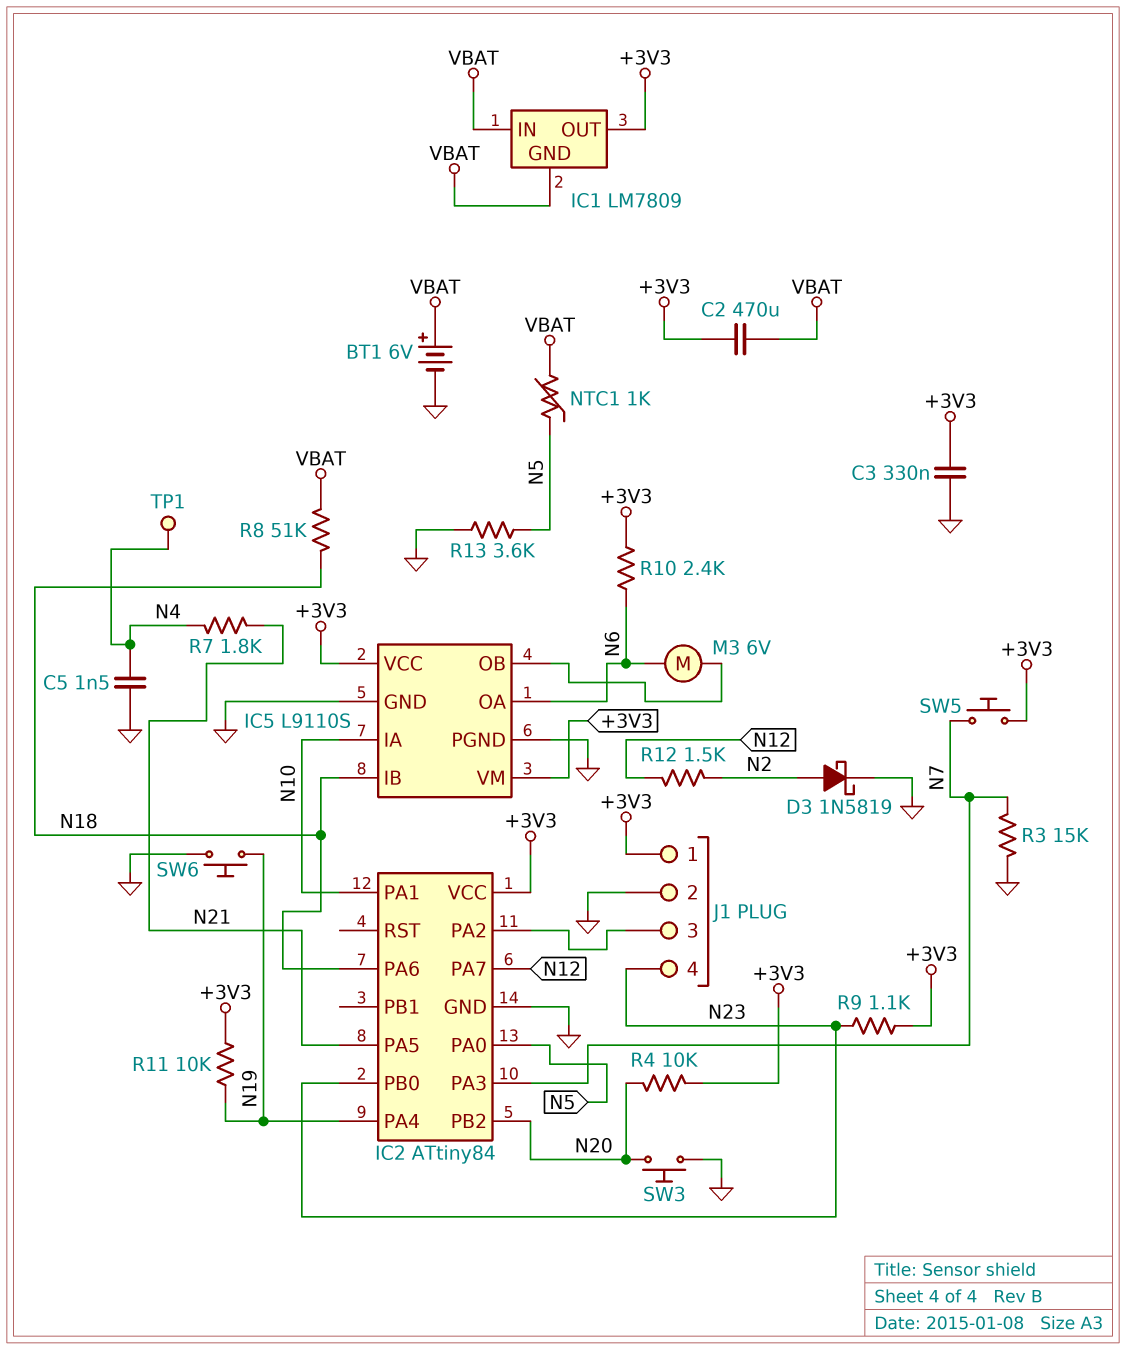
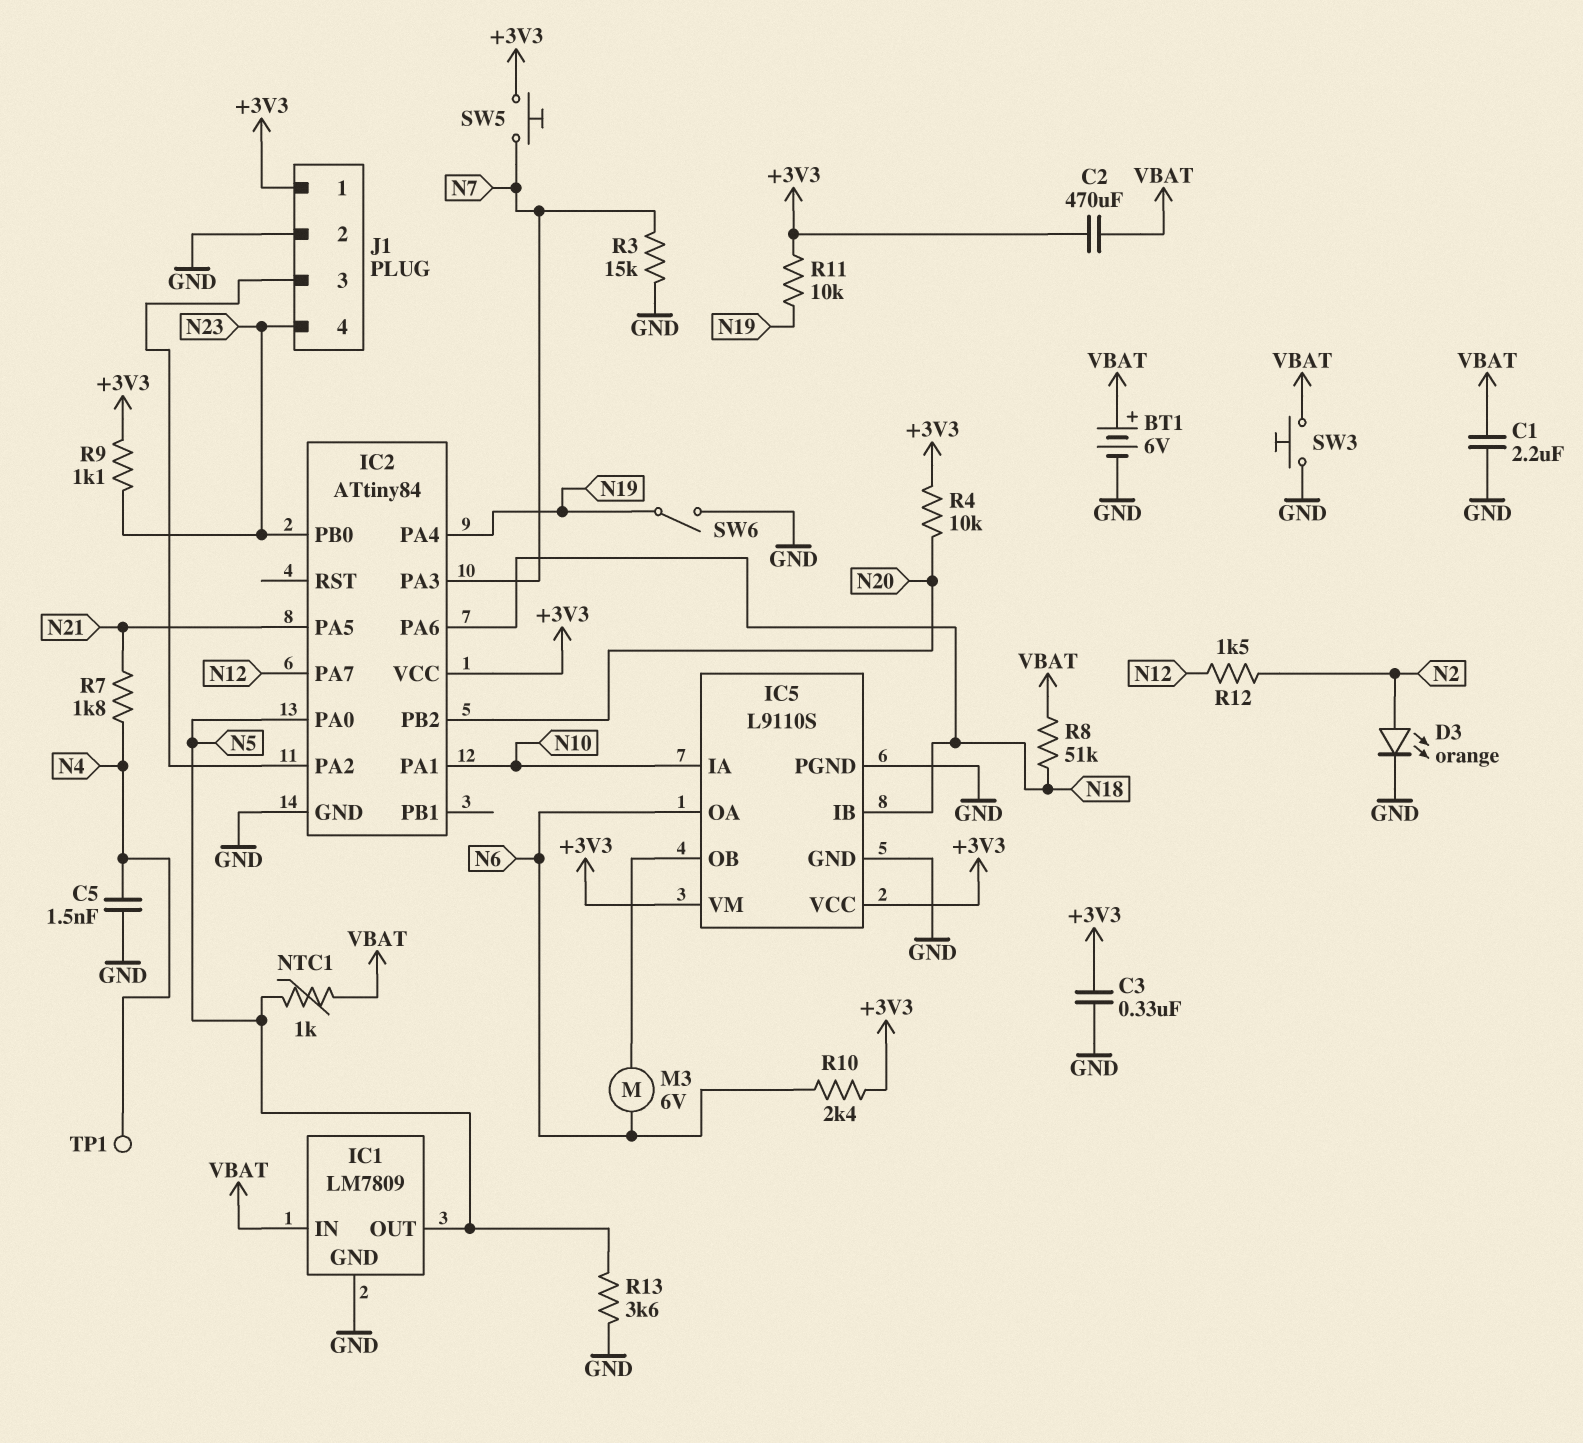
C1: none -> 2.2uF (GND, VBAT)
D3: schottky 1N5819 (A N2, K GND) -> LED orange (A N2, K GND)
IC1 pin GND: VBAT -> GND
IC1 pin OUT: +3V3 -> N5
SW3: button (GND, N20) -> button (GND, VBAT)
SW6: button (GND, N19) -> switch (GND, N19)

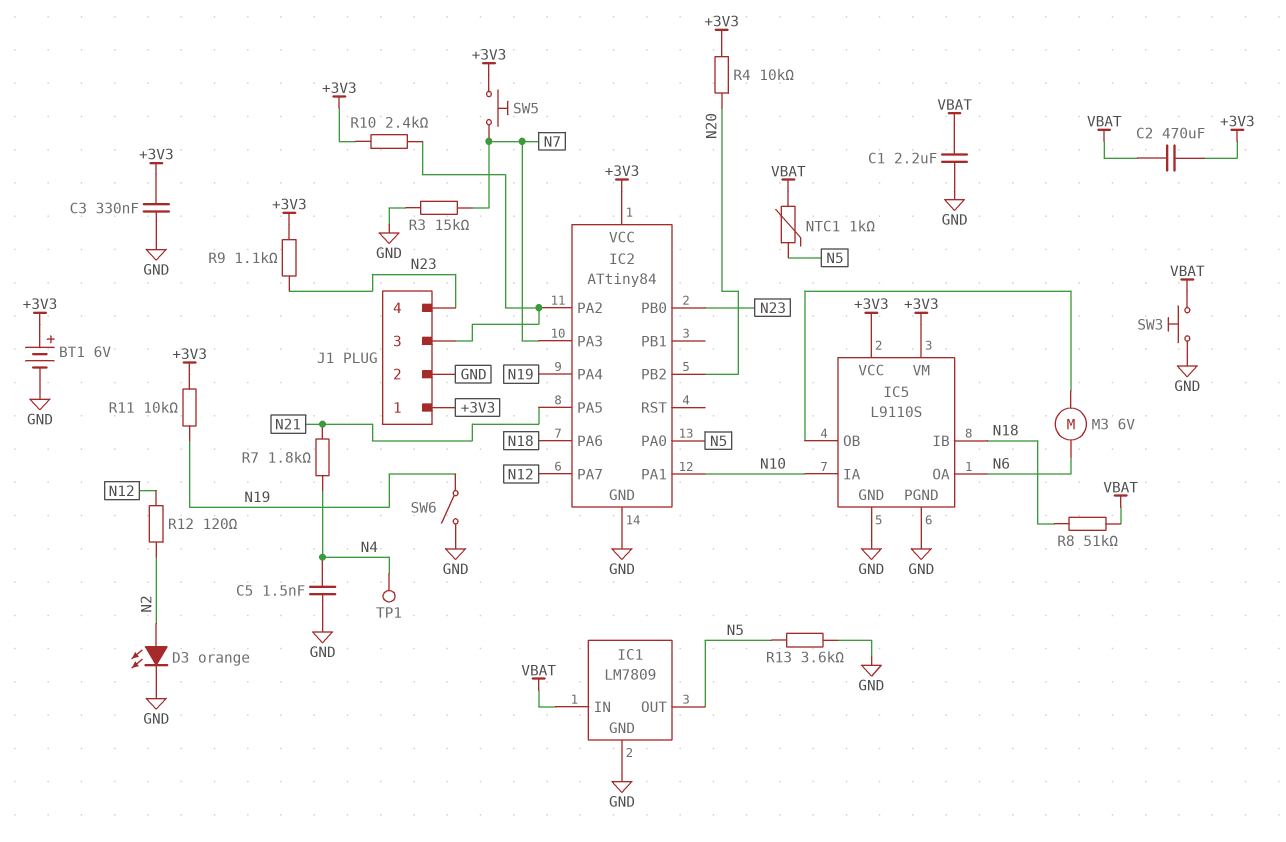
BT1: 6V (plus VBAT, minus GND) -> 6V (plus +3V3, minus GND)
R10: 2.4k (+3V3, N6) -> 2.4k (+3V3, IC2/PA2)
R12: 1.5k (N2, N12) -> 120 (N2, N12)

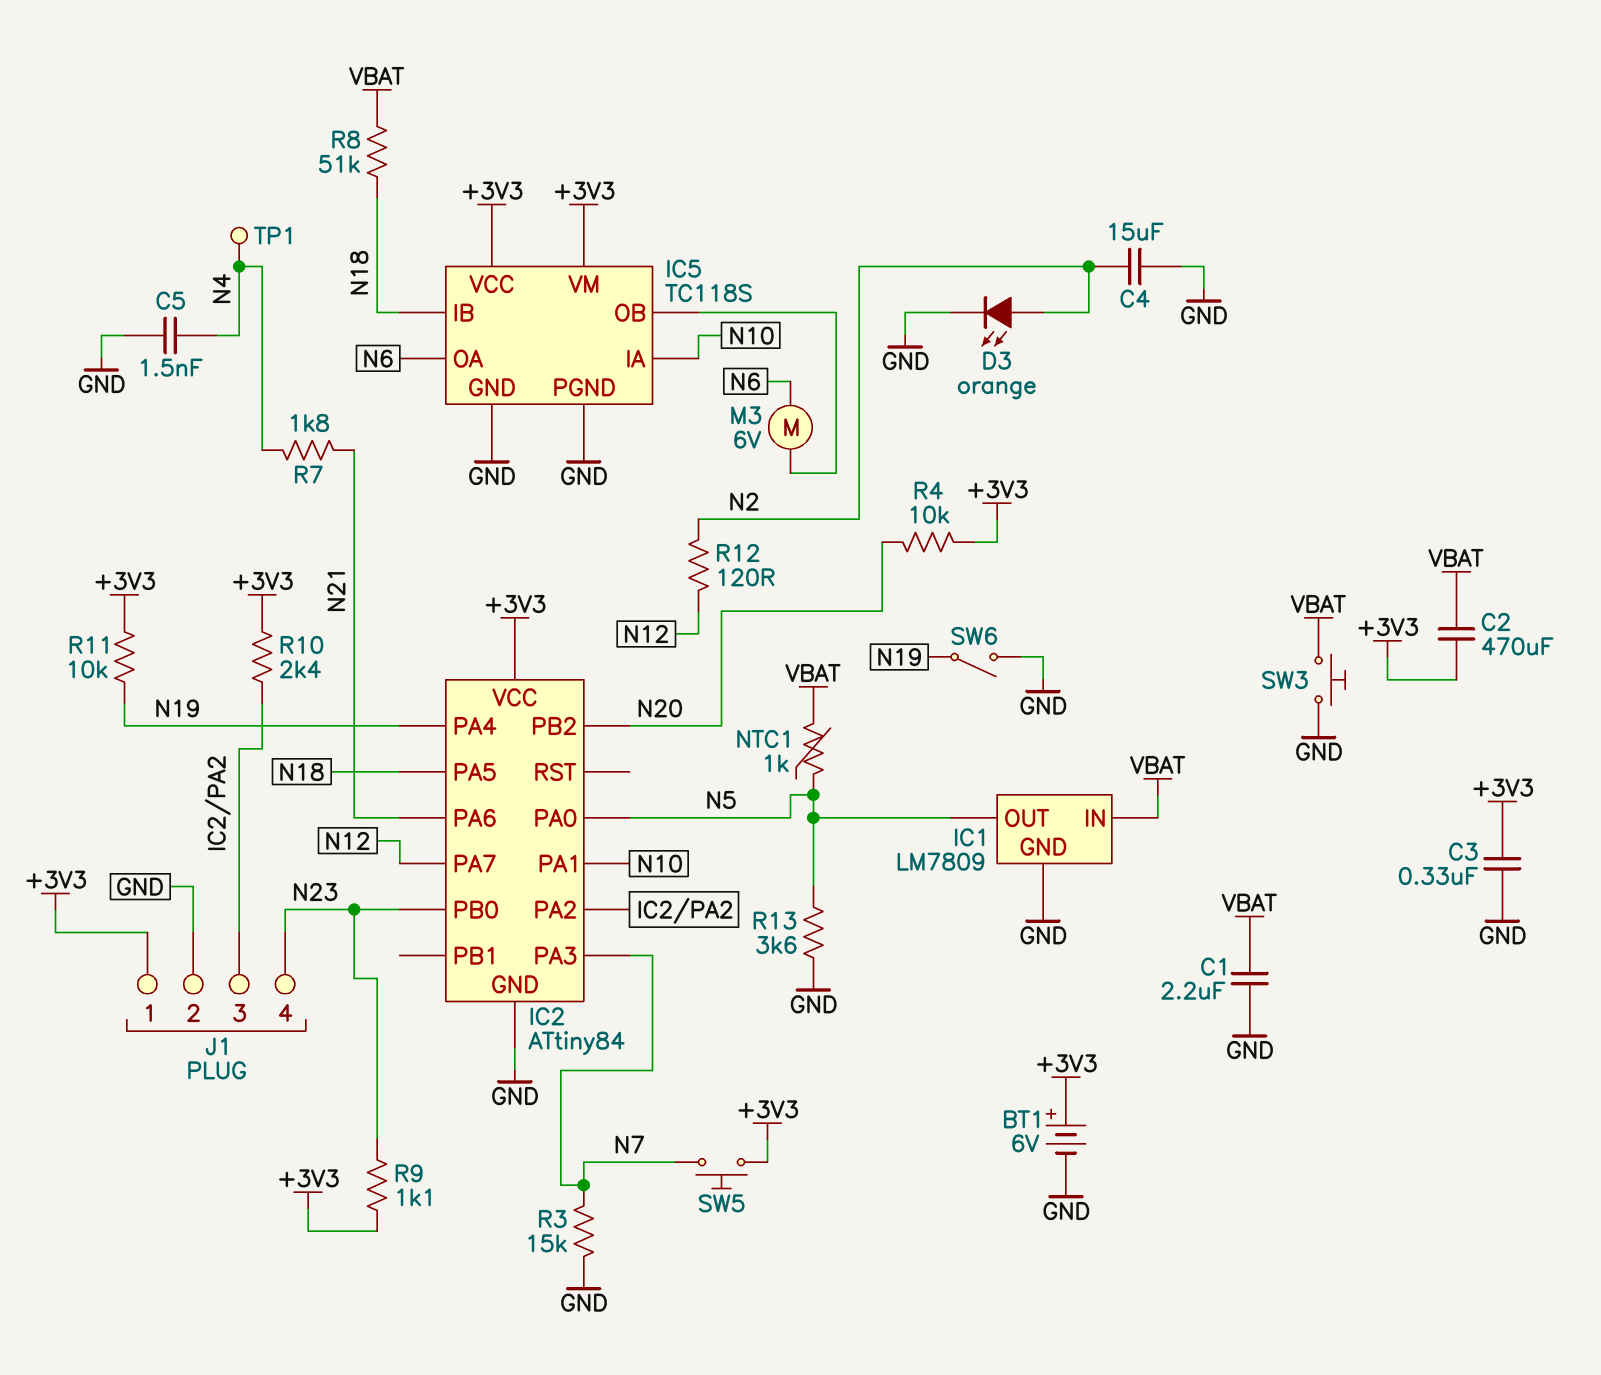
C4: none -> 15uF (GND, N2)
IC2 pin PA5: N21 -> N18
IC2 pin PA6: N18 -> N21
IC5: L9110S -> TC118S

━━━━━━━━━━━━━━━━━━━━━━━━━━━━━━

TASK TO COMPLETE: Beginning with the line that contains "R10: 2.4k (+3V3, N6) -> 2.4k (+3V3, IC2/PA2)" and ending with the final line of the entries, every line must be copied exactly; the pictures must not.

TASK SOLUTION:
R10: 2.4k (+3V3, N6) -> 2.4k (+3V3, IC2/PA2)
R12: 1.5k (N2, N12) -> 120 (N2, N12)

C4: none -> 15uF (GND, N2)
IC2 pin PA5: N21 -> N18
IC2 pin PA6: N18 -> N21
IC5: L9110S -> TC118S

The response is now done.